**Exercise instructions**
Give the listing back in full, exactly as written, with the pictures removed.

**Source data**
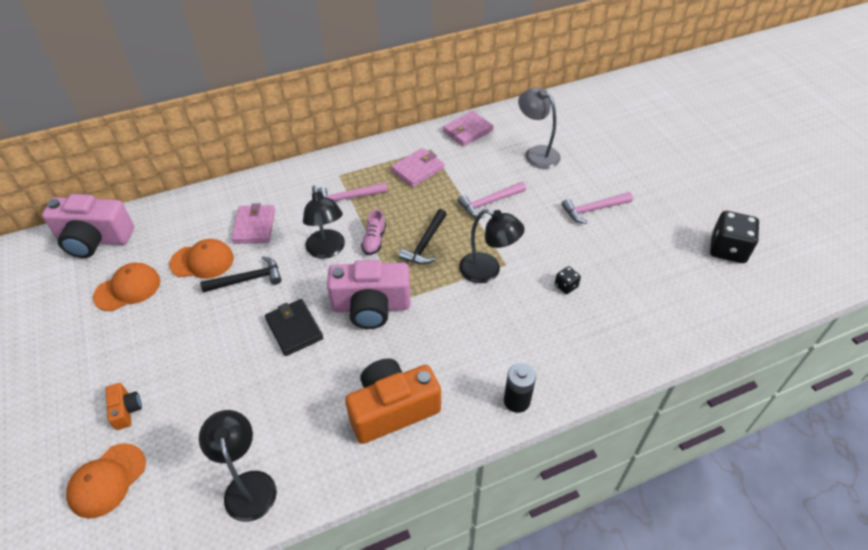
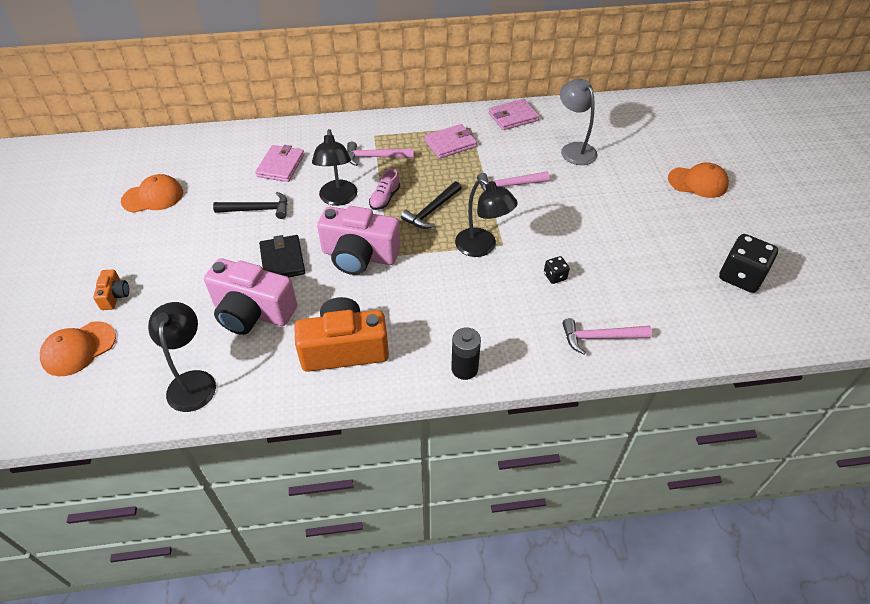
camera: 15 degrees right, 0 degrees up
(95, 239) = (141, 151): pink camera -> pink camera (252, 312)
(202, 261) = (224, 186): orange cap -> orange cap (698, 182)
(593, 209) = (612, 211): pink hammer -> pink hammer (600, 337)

**Written answer**
camera: 15 degrees right, 0 degrees up
(95, 239) = (141, 151): pink camera -> pink camera (252, 312)
(202, 261) = (224, 186): orange cap -> orange cap (698, 182)
(593, 209) = (612, 211): pink hammer -> pink hammer (600, 337)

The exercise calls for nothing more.